» **MATERIAL FOR THIS TASK**:

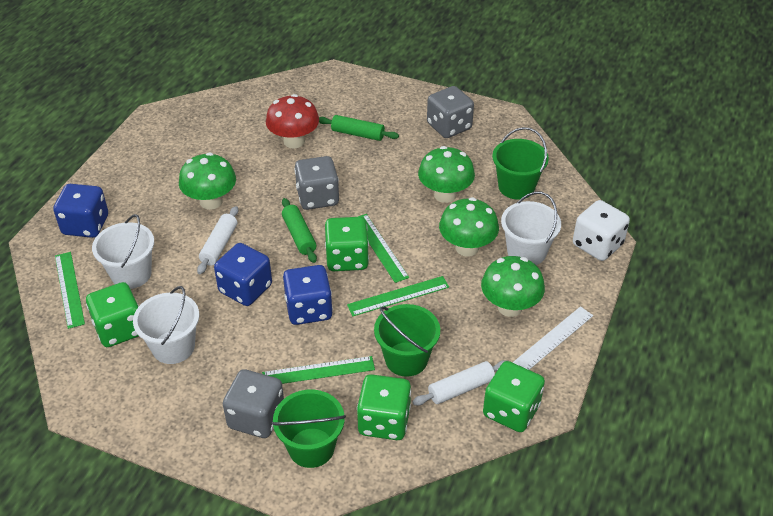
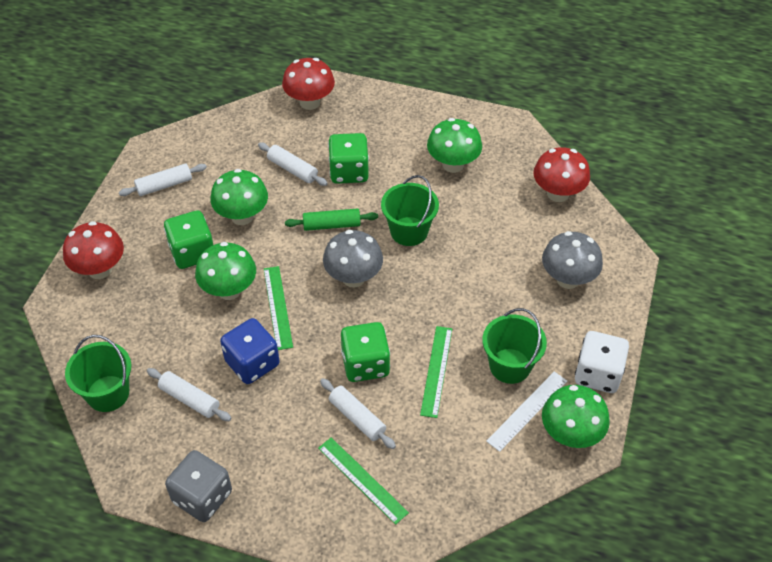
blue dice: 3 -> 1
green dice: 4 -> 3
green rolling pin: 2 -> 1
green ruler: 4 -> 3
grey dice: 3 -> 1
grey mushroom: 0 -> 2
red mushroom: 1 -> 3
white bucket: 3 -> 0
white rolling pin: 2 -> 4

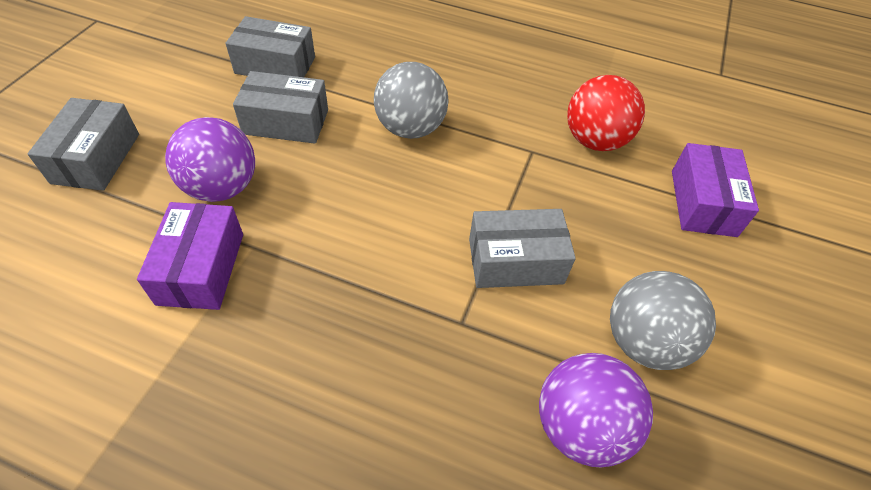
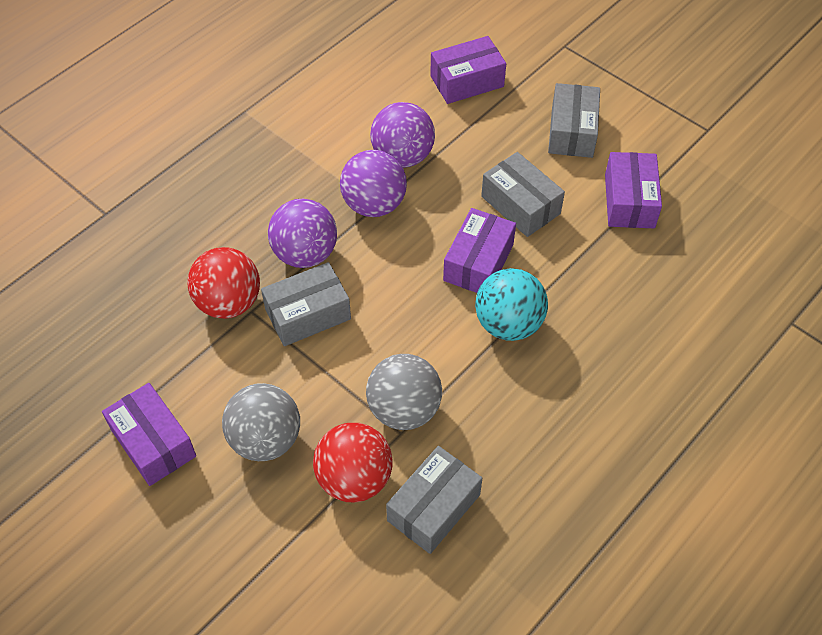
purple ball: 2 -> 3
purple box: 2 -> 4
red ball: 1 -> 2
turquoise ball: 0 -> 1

==

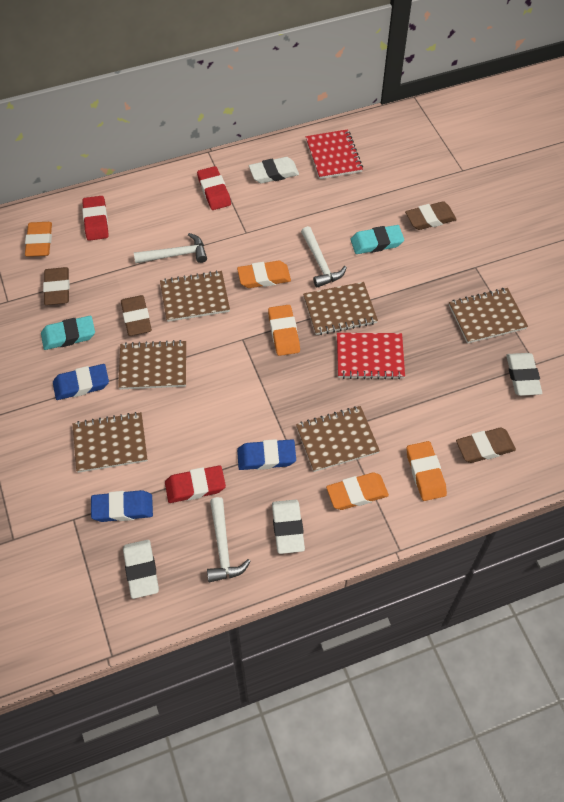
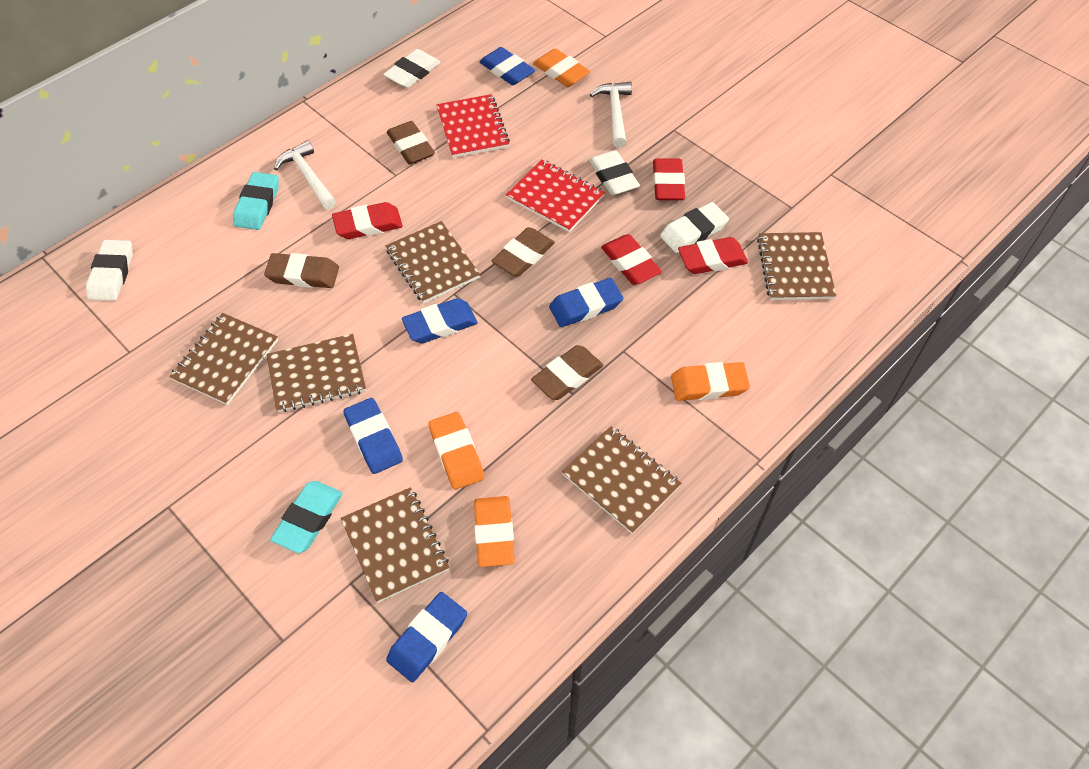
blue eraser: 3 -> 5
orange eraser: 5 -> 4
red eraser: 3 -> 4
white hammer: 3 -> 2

* * *

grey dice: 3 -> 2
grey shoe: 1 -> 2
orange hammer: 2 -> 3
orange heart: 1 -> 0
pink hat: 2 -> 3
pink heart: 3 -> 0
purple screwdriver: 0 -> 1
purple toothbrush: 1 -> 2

» **WHAT THE TASK REQUIRES**: Report how many lines of the listing hold the word "orange", with nothing but the number.

» **ANSWER SPACE**: 3